**Task directions**.
Reproduce word for word everything in the listing from the line containing "Trace every road" down to the line containing "road 1 (residential): [(188,224),(424,120),(511,92)]", including both of those lines.

**Exercise inputs**.
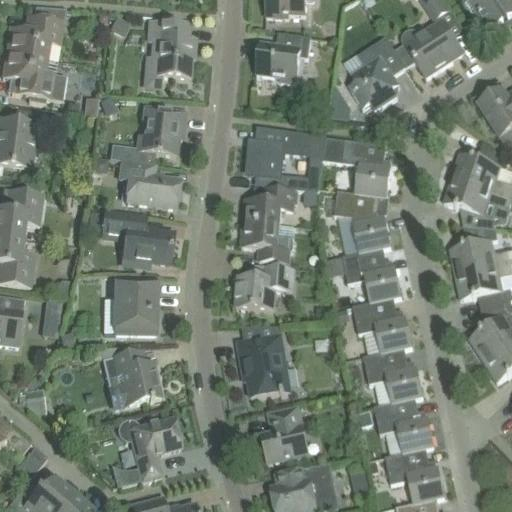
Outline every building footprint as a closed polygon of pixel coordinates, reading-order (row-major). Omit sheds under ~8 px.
[(267,0),(266,22),(286,23),(290,23),(290,20),(307,21),(307,6),(315,6),(314,0),(267,0)] [(418,0),(435,25),(451,15),(441,0),(418,0)] [(511,0),(469,0),(463,4),(466,8),(476,25),(482,21),(491,37),(501,30),(505,36),(506,35),(505,33),(511,27),(511,24),(511,23),(511,22),(511,0)] [(11,31),(7,56),(47,63),(49,49),(61,50),(62,45),(65,26),(64,26),(66,14),(36,11),(35,21),(29,20),(26,34),(11,31)] [(117,19),(110,32),(119,37),(126,24),(117,19)] [(162,80),(190,82),(192,56),(195,56),(196,42),(186,42),(187,27),(167,26),(151,24),(150,45),(153,45),(152,61),(148,61),(146,90),(161,91),(162,80)] [(405,49),(410,57),(400,63),(406,73),(415,67),(416,69),(417,68),(427,83),(464,59),(453,42),(442,26),(437,29),(422,39),(421,37),(419,36),(418,35),(416,35),(414,35),(413,35),(411,35),(409,36),(408,37),(406,38),(405,39),(405,41),(404,43),(404,44),(404,46),(404,48),(405,49)] [(257,88),(258,84),(297,89),(301,63),(309,64),(312,42),(285,39),(283,52),(261,49),(256,87),(257,88)] [(371,110),(375,117),(397,102),(393,95),(400,90),(394,81),(406,73),(400,63),(386,43),(359,61),(366,71),(352,80),(356,87),(349,92),(364,114),(371,110)] [(44,77),(47,63),(7,56),(3,82),(15,84),(12,97),(30,100),(30,106),(46,108),(47,103),(64,106),(68,81),(44,77)] [(511,97),(507,101),(503,94),(479,109),(500,142),(511,133),(511,97)] [(112,99),(99,104),(103,114),(116,109),(112,99)] [(97,121),(100,103),(88,102),(86,120),(97,121)] [(146,110),(145,119),(144,126),(148,126),(146,139),(137,138),(135,154),(144,155),(157,157),(176,160),(179,143),(183,144),(184,136),(187,116),(167,113),(146,110)] [(333,110),(331,123),(349,126),(351,113),(333,110)] [(44,117),(38,116),(18,113),(16,127),(0,125),(0,169),(30,173),(36,131),(42,132),(44,117)] [(51,116),(50,128),(65,130),(66,118),(51,116)] [(316,141),(261,133),(260,148),(252,147),(249,179),(280,182),(282,164),(285,165),(286,159),(314,161),(316,141)] [(377,203),(387,204),(392,172),(386,172),(386,166),(385,166),(387,151),(327,143),(324,166),(359,171),(355,199),(377,202),(377,203)] [(458,177),(455,185),(511,202),(511,189),(497,185),(501,173),(506,175),(510,164),(484,144),(477,165),(460,159),(455,176),(458,177)] [(95,161),(93,174),(103,175),(107,172),(108,163),(95,161)] [(122,182),(130,183),(131,184),(128,206),(134,207),(157,211),(177,213),(181,185),(163,182),(154,181),(155,176),(156,169),(136,166),(124,164),(122,182)] [(285,194),(288,195),(306,196),(317,197),(319,197),(320,185),(286,182),(285,194)] [(489,209),(509,215),(511,206),(511,202),(455,185),(447,209),(456,212),(456,213),(459,214),(459,213),(467,215),(470,232),(496,234),(494,223),(486,220),(489,209)] [(0,240),(23,244),(25,229),(39,230),(43,199),(10,194),(7,214),(0,213),(0,240)] [(246,204),(244,228),(280,231),(281,216),(293,217),(295,196),(267,194),(266,206),(246,204)] [(306,196),(305,209),(316,210),(317,197),(306,196)] [(353,223),(360,258),(360,259),(384,254),(391,253),(392,253),(385,221),(380,223),(378,216),(376,216),(377,203),(377,202),(355,199),(338,196),(335,221),(353,223)] [(92,217),(90,235),(104,237),(103,240),(127,243),(126,247),(124,261),(124,267),(130,268),(150,271),(151,265),(170,268),(174,238),(144,234),(146,220),(126,217),(107,215),(106,218),(92,217)] [(280,231),(244,228),(242,252),(260,254),(259,266),(271,267),(289,268),(290,256),(293,252),(293,247),(292,243),(293,232),(280,231)] [(462,251),(462,252),(450,255),(454,273),(457,272),(459,279),(511,267),(511,255),(495,259),(492,246),(498,245),(496,234),(470,232),(474,250),(466,251),(466,250),(462,251)] [(23,244),(0,240),(0,287),(31,292),(35,261),(21,259),(23,244)] [(366,286),(371,308),(371,309),(394,304),(395,304),(402,303),(396,271),(394,272),(393,270),(388,271),(384,254),(391,253),(384,254),(360,259),(360,258),(342,262),(348,290),(366,286)] [(511,267),(459,279),(464,304),(473,303),(474,304),(477,303),(477,302),(485,300),(488,315),(511,306),(511,305),(511,297),(511,294),(511,293),(511,267)] [(293,274),(275,272),(267,271),(266,285),(240,282),(237,314),(273,317),(275,295),(291,297),(293,274)] [(107,337),(116,337),(116,338),(156,339),(157,284),(117,283),(117,320),(107,320),(107,337)] [(0,348),(5,349),(19,351),(21,331),(25,304),(0,300),(0,348)] [(377,336),(381,358),(382,359),(405,354),(413,353),(406,321),(401,323),(400,317),(397,317),(395,304),(402,303),(395,304),(394,304),(371,309),(371,308),(353,312),(359,340),(377,336)] [(46,305),(42,340),(58,342),(62,307),(46,305)] [(511,308),(511,306),(488,315),(491,330),(485,334),(483,336),(482,335),(479,336),(480,338),(472,343),(486,364),(511,347),(511,308)] [(316,315),(315,324),(328,325),(330,313),(320,312),(316,315)] [(73,335),(61,338),(64,352),(77,349),(73,335)] [(282,340),(244,346),(239,347),(244,381),(248,380),(252,403),(272,400),(291,397),(282,340)] [(511,347),(486,364),(490,371),(488,372),(497,388),(508,381),(509,382),(511,380),(511,379),(511,378),(511,347)] [(387,386),(392,408),(392,409),(416,404),(424,403),(417,371),(412,373),(411,367),(408,367),(405,354),(382,359),(381,358),(364,362),(370,390),(387,386)] [(125,389),(111,392),(116,412),(150,405),(150,406),(154,405),(153,404),(161,402),(156,378),(154,378),(152,367),(146,368),(142,355),(128,358),(113,361),(117,376),(122,375),(125,389)] [(35,393),(25,394),(28,417),(37,416),(44,415),(41,392),(35,393)] [(427,455),(435,453),(428,422),(422,423),(421,417),(419,417),(416,405),(424,403),(416,404),(392,409),(392,408),(374,412),(380,440),(398,436),(403,458),(403,459),(427,454),(427,455)] [(274,438),(262,441),(268,468),(309,460),(303,432),(301,432),(297,413),(270,419),(274,438)] [(0,452),(6,445),(23,459),(31,448),(0,422),(0,452)] [(133,446),(134,449),(140,472),(143,485),(152,483),(162,480),(157,459),(182,453),(174,423),(140,432),(140,430),(139,428),(138,426),(136,425),(132,424),(129,423),(126,424),(124,425),(121,427),(120,430),(119,433),(119,437),(120,440),(122,442),(124,444),(126,445),(129,446),(132,446),(133,446)] [(18,472),(31,482),(48,462),(35,452),(18,472)] [(385,462),(396,511),(414,508),(414,509),(437,504),(437,505),(445,503),(439,472),(433,473),(432,468),(432,467),(429,468),(427,455),(427,454),(403,459),(403,458),(385,462)] [(279,492),(275,493),(272,493),(274,503),(275,511),(336,511),(339,511),(329,469),(314,472),(277,480),(279,492)] [(20,497),(7,511),(66,511),(76,502),(54,483),(43,498),(40,496),(32,507),(21,498),(20,497)] [(66,511),(87,511),(76,502),(66,511)] [(166,511),(164,502),(133,510),(133,511),(197,511),(196,508),(181,511),(166,511)]
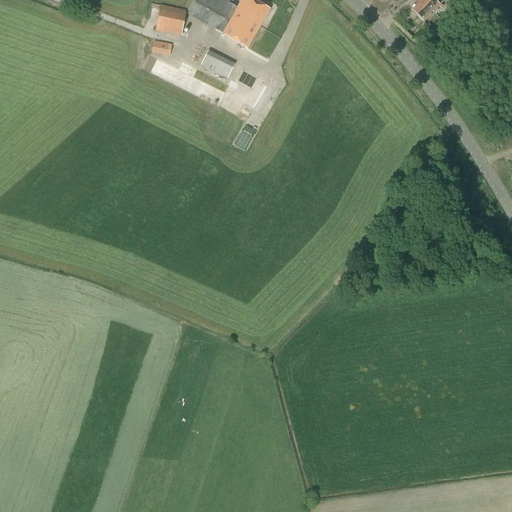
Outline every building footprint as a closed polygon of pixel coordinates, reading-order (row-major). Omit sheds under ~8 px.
[(240,0),(236,9),(228,4),(229,2),(225,0),(195,0),(187,15),(213,30),(247,50),(269,62),(283,37),(262,25),(270,11),(251,0),(240,0)] [(424,21),(440,4),(435,0),(422,0),(413,10),(424,21)] [(472,6),(480,2),(479,0),(453,0),(451,1),(457,14),(472,6)] [(181,37),(185,11),(160,5),(155,31),(181,37)] [(169,57),(171,45),(153,41),(151,53),(169,57)] [(227,80),(235,65),(207,51),(200,66),(227,80)]
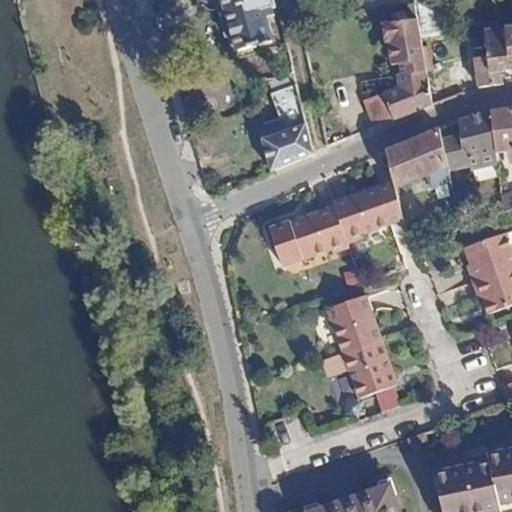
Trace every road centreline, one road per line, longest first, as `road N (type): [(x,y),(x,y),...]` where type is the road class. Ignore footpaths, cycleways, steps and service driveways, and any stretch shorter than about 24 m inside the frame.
road 1 (residential): [(188,224),(424,120),(511,92)]
road 2 (residential): [(251,511),(226,352),(188,224)]
road 3 (residential): [(188,224),(116,0)]
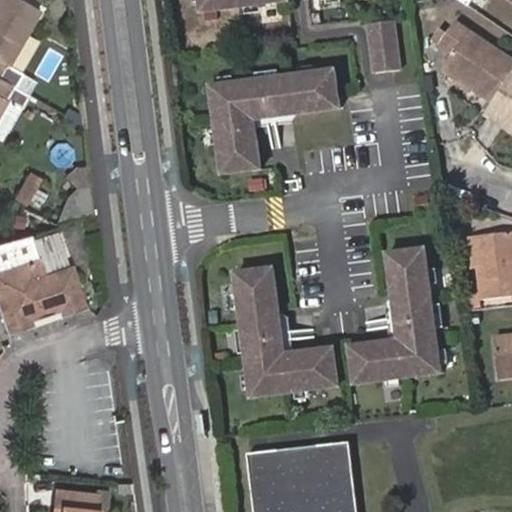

**Final result**.
Trace every road centreline, one road per line, longest first, as `road N (type): [(x,y),(x,y),...]` where type is the road class. Ignore footpaths, cycleways, steps and service driveways, and any stretch shorter than about 24 m inside the frame.
road 1 (residential): [(188,224),(424,120),(511,92)]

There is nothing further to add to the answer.